Problem to solve: The records shown below are to be repeated exactly and completely.

(Before-and-after object lists)
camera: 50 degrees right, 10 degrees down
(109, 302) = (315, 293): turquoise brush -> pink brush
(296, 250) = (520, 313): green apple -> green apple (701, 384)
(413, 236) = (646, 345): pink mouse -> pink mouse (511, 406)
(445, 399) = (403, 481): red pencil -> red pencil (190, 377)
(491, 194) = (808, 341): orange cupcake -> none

Reply:
camera: 50 degrees right, 10 degrees down
(109, 302) = (315, 293): turquoise brush -> pink brush
(296, 250) = (520, 313): green apple -> green apple (701, 384)
(413, 236) = (646, 345): pink mouse -> pink mouse (511, 406)
(445, 399) = (403, 481): red pencil -> red pencil (190, 377)
(491, 194) = (808, 341): orange cupcake -> none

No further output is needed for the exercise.